▶ [What you should do] Check each line below for the word "green", and copy those that have it.

Colored object listings:
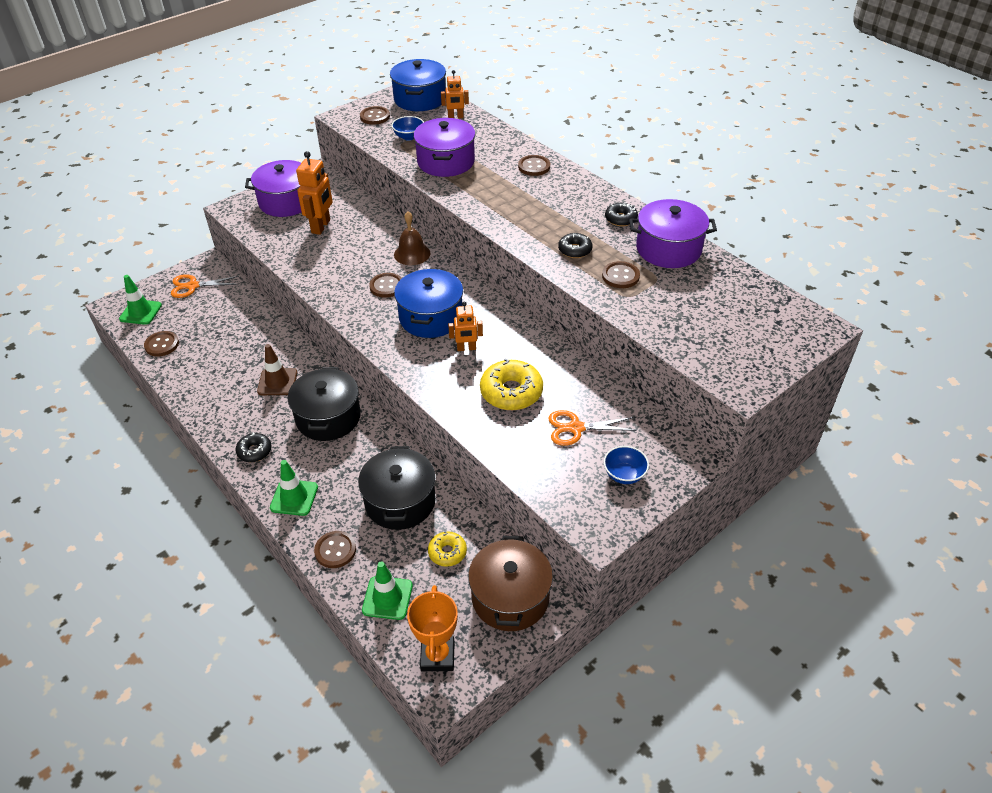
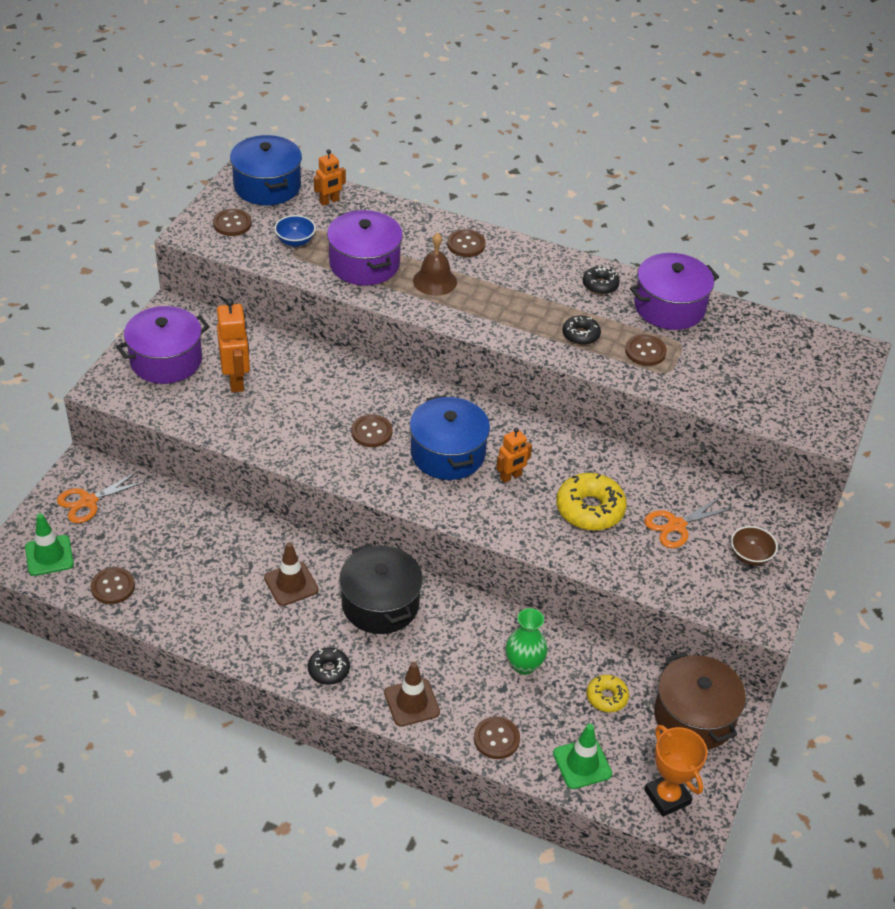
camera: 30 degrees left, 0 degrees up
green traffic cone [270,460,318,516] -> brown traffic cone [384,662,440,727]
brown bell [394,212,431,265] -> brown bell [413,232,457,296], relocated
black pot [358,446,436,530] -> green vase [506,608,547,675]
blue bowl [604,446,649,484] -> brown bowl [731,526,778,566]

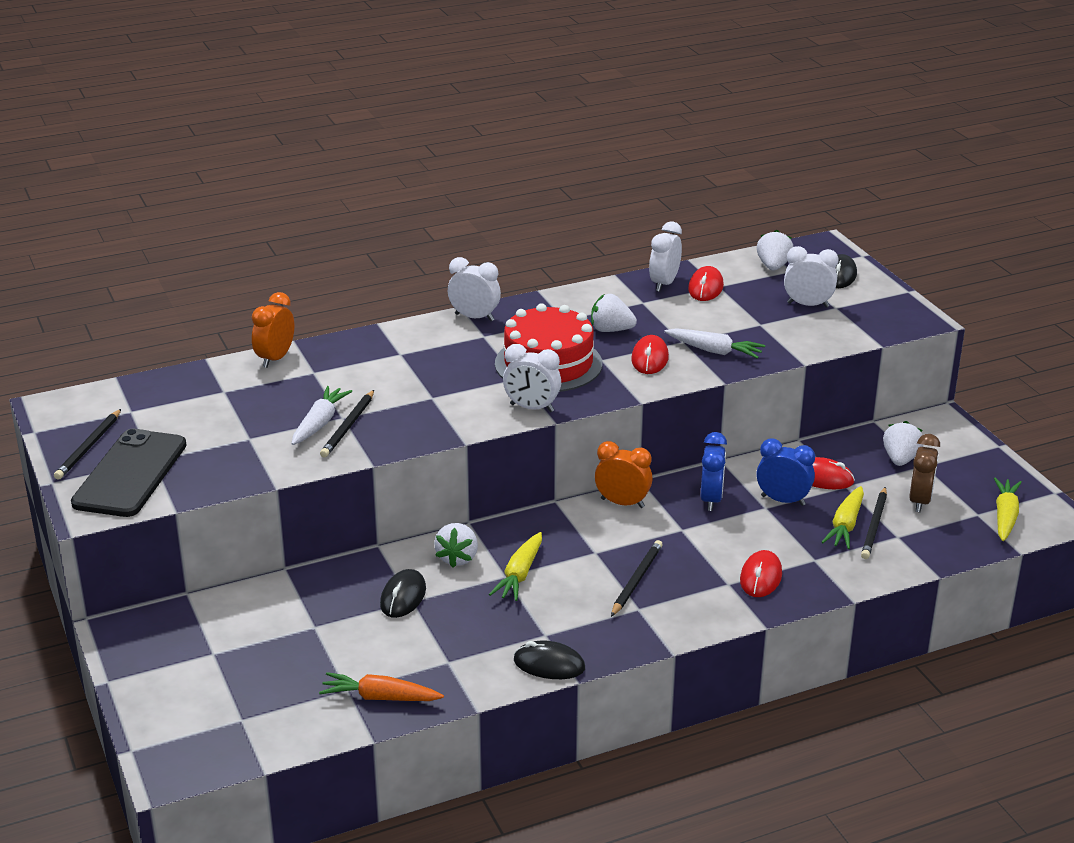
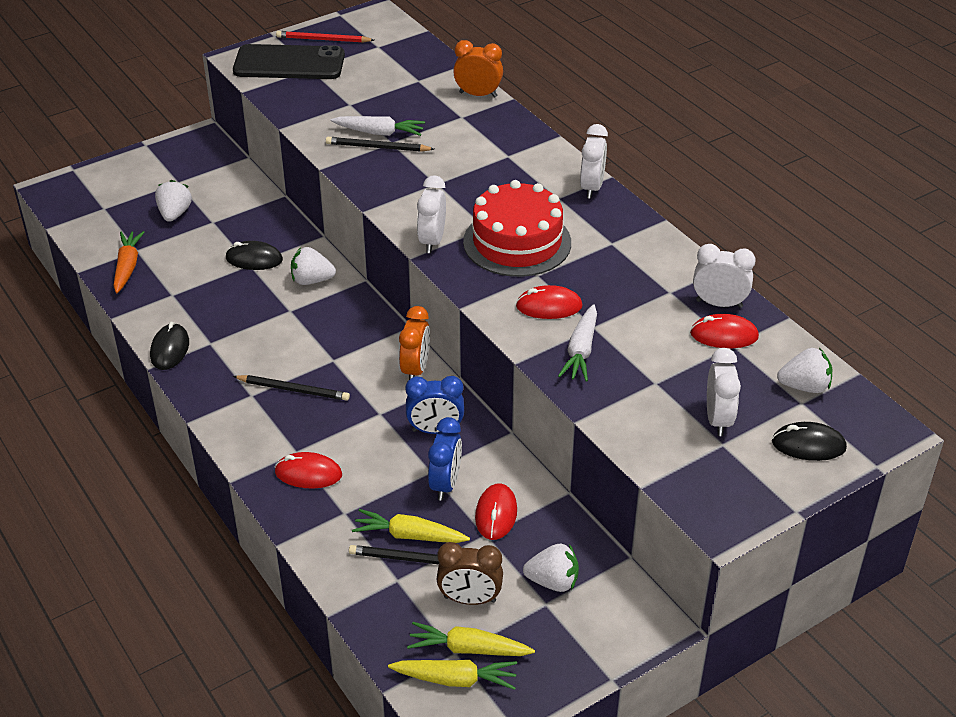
camera: 80 degrees right, 10 degrees up
white strawberry [591,294,637,332] -> white strawberry [155,180,192,222], relocated
black pencil [54,409,121,480] -> red pencil [276,31,374,43]
yellow carrot [489,532,542,601] -> yellow carrot [407,622,535,656], relocated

▶ [Solution to this task]
green traffic cone [270,460,318,516] -> brown traffic cone [384,662,440,727]
black pot [358,446,436,530] -> green vase [506,608,547,675]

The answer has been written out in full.